THE TASK: Sort through the entries below and pull out lines containing the word "STEPPER".

Data excerpts:
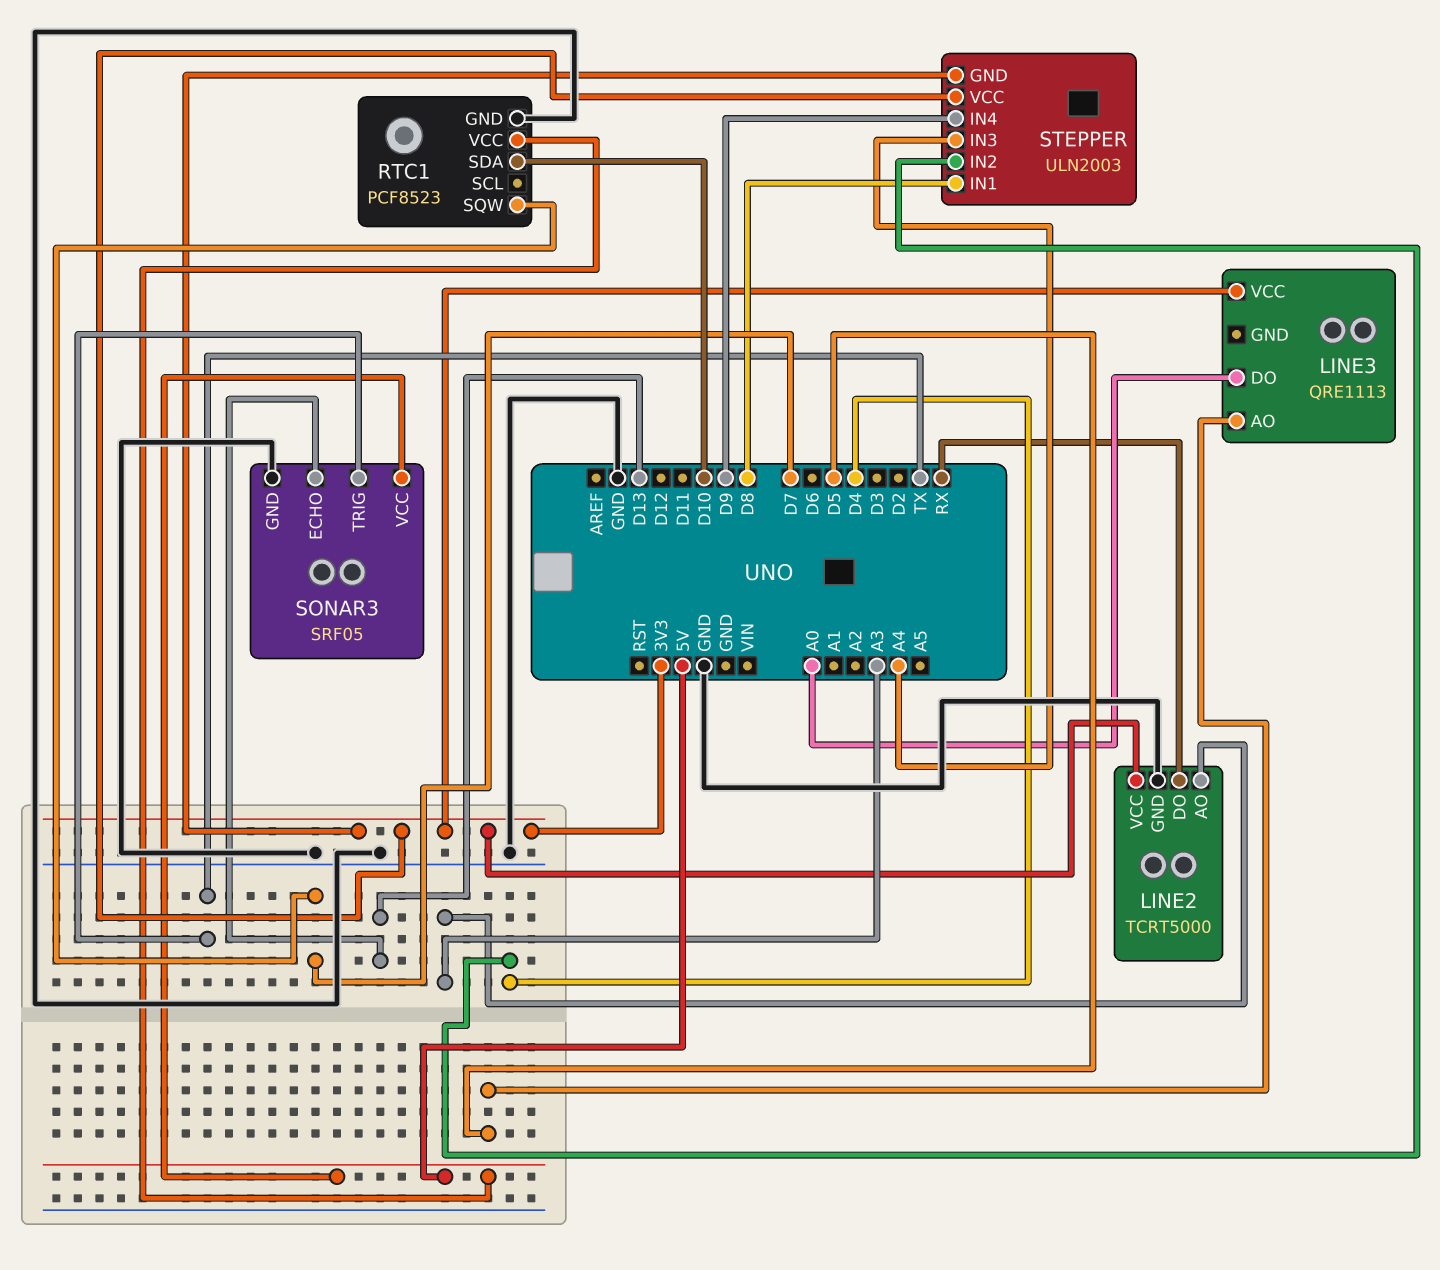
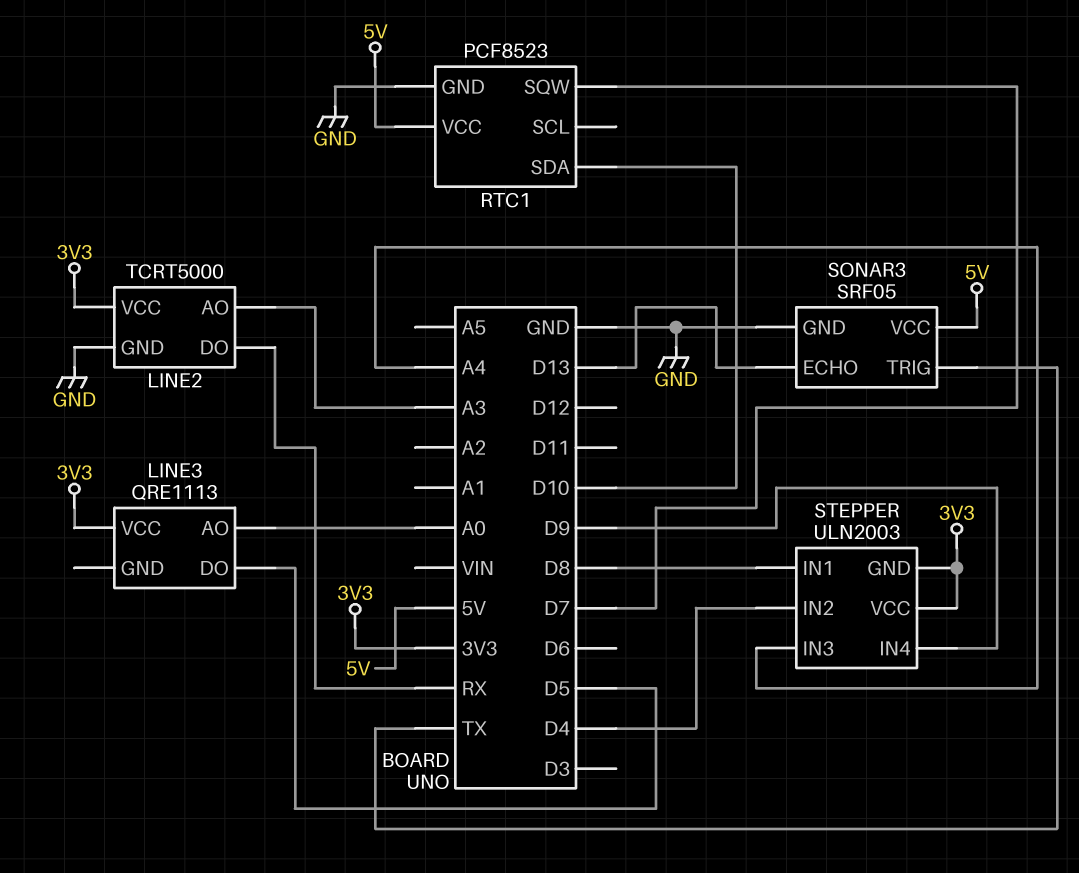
LINE3 pin AO: D5 -> A0
LINE3 pin DO: A0 -> D5

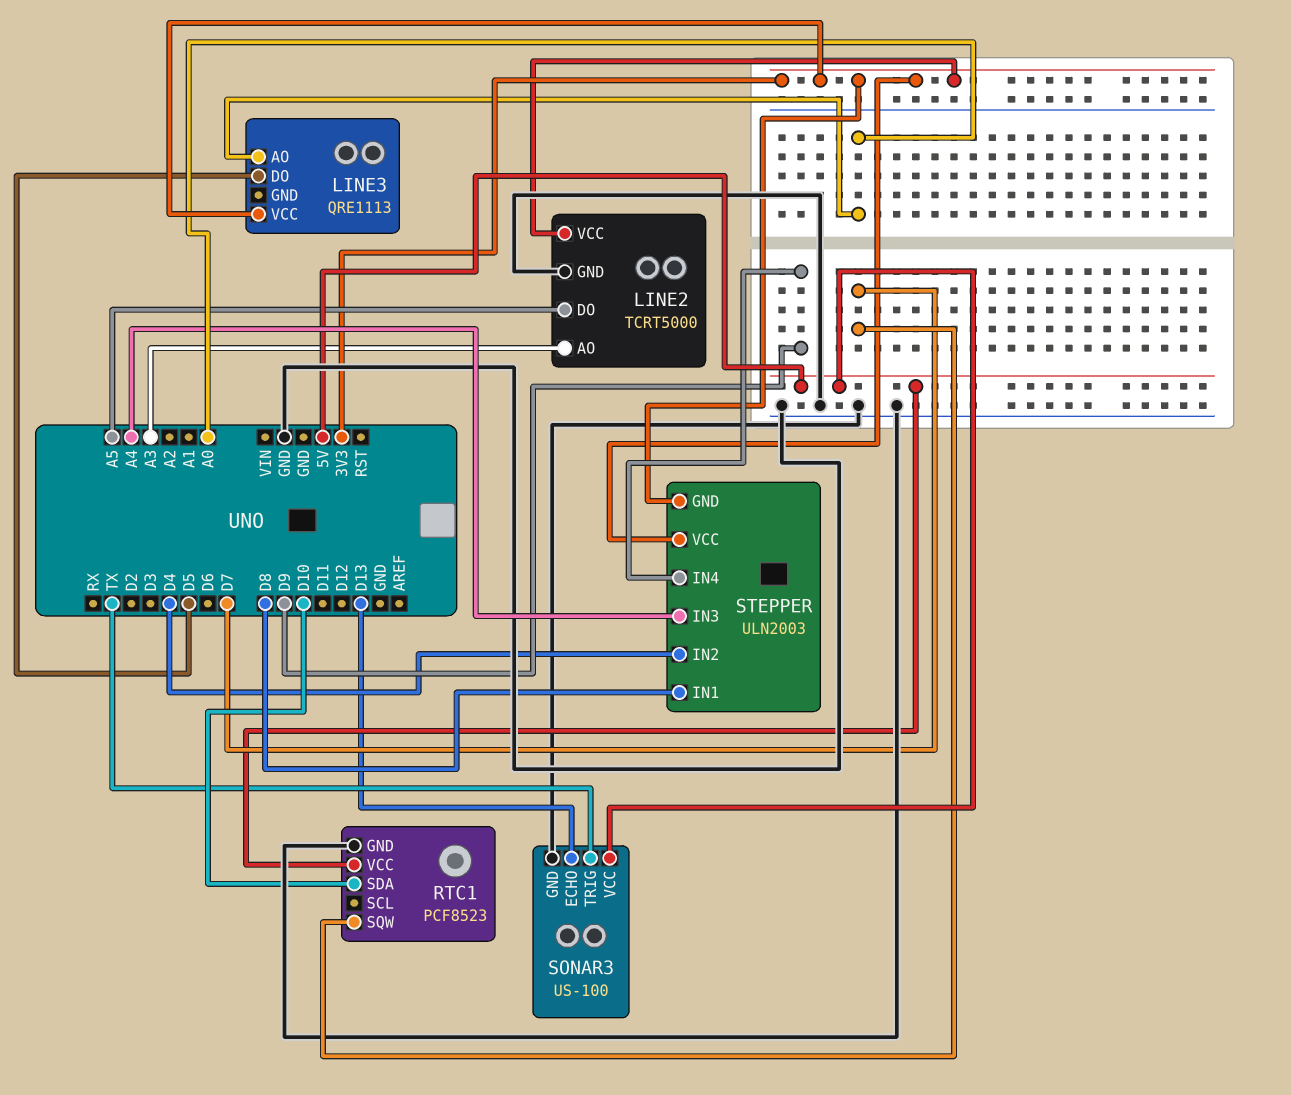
LINE2 pin DO: RX -> A5
SONAR3: SRF05 -> US-100

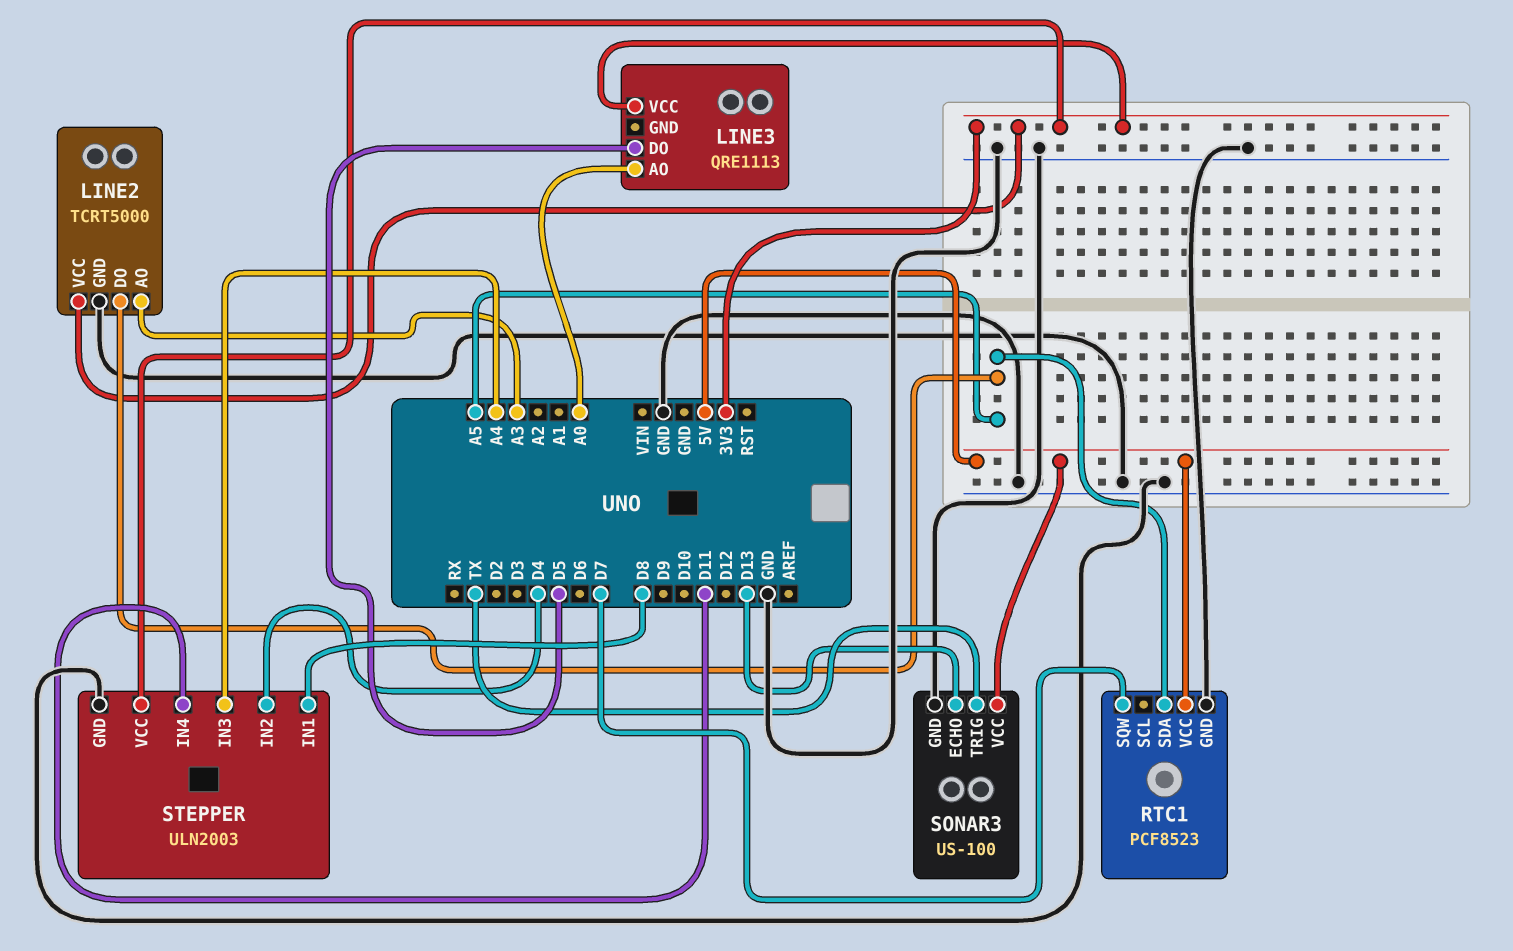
RTC1 pin SDA: D10 -> A5
STEPPER pin GND: 3V3 -> GND
STEPPER pin IN4: D9 -> D11

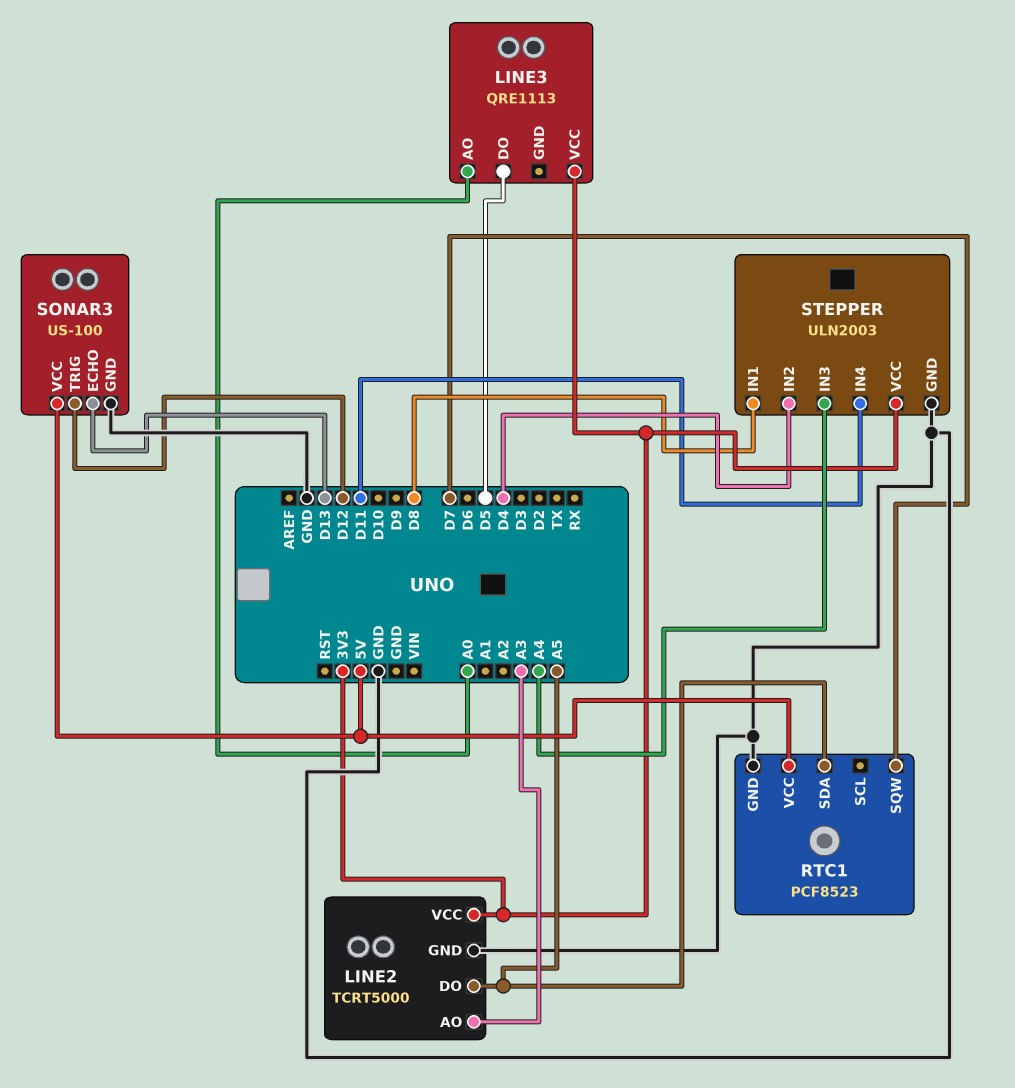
SONAR3 pin TRIG: TX -> D12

SOLVED PROBLEM:
STEPPER pin GND: 3V3 -> GND
STEPPER pin IN4: D9 -> D11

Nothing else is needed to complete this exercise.